### Provided records
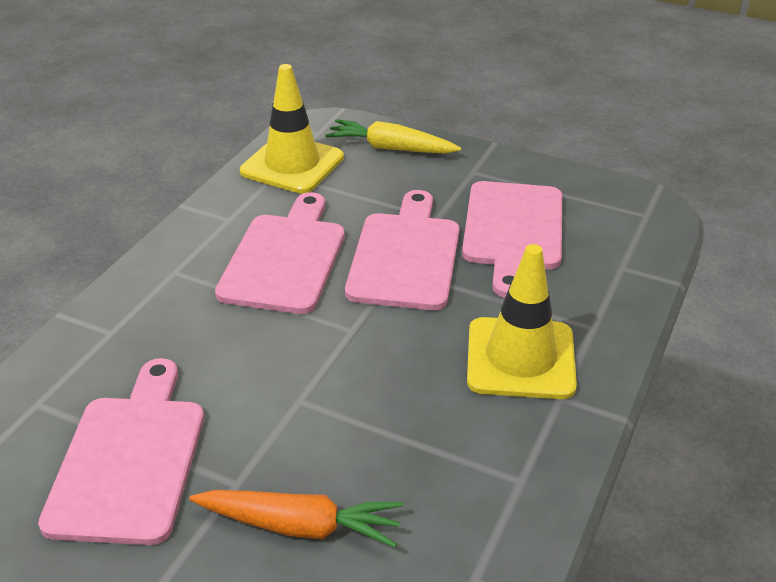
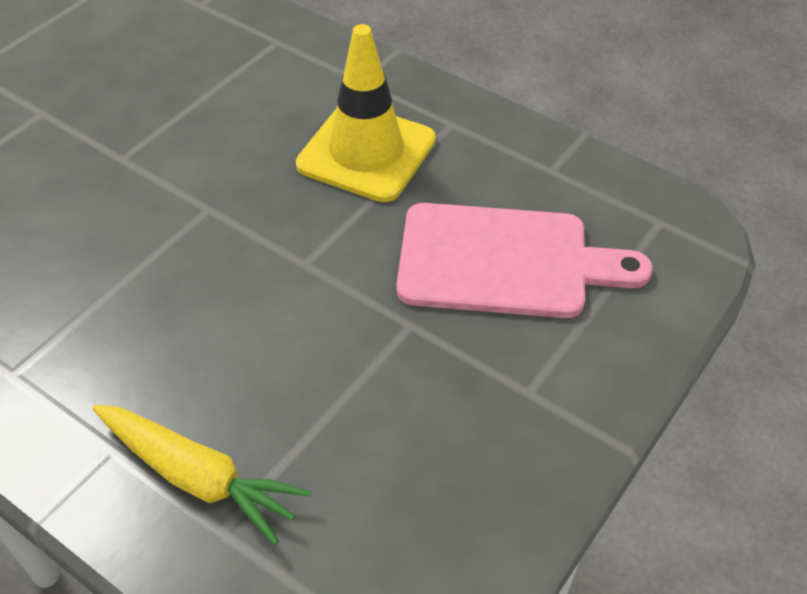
orange carrot: 1 -> 0
pink cutting board: 4 -> 1
yellow traffic cone: 2 -> 1

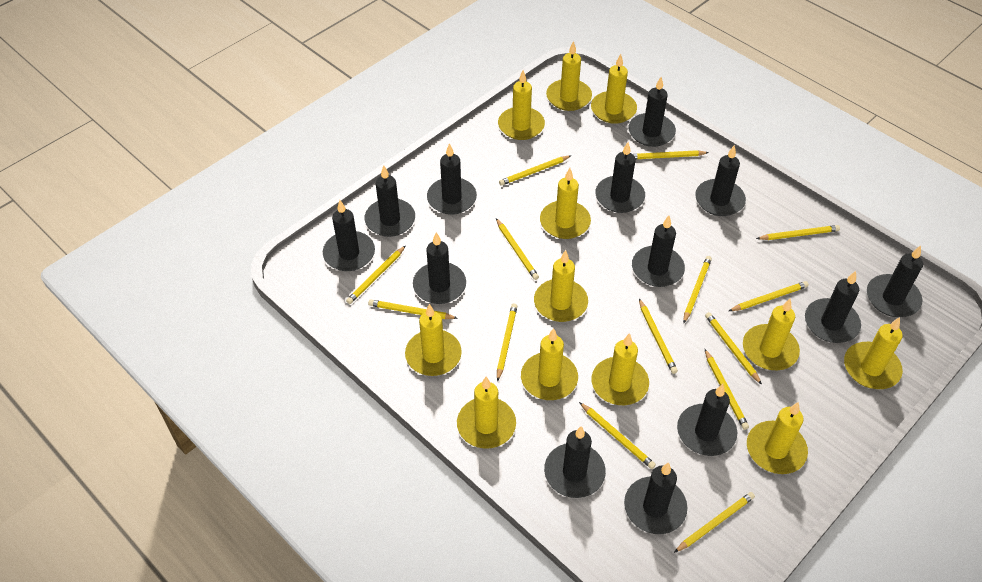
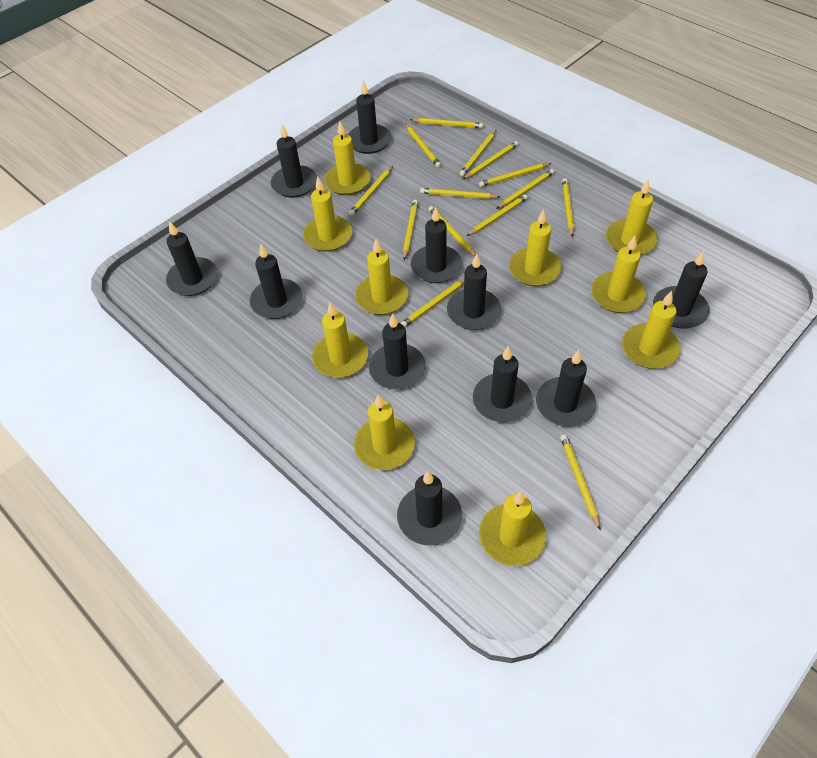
black candle: 13 -> 11
yellow candle: 12 -> 10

### Exercise instructions
Without carrying over any picture, write out the entries above once more, exactly.

### Answer
orange carrot: 1 -> 0
pink cutting board: 4 -> 1
yellow traffic cone: 2 -> 1

black candle: 13 -> 11
yellow candle: 12 -> 10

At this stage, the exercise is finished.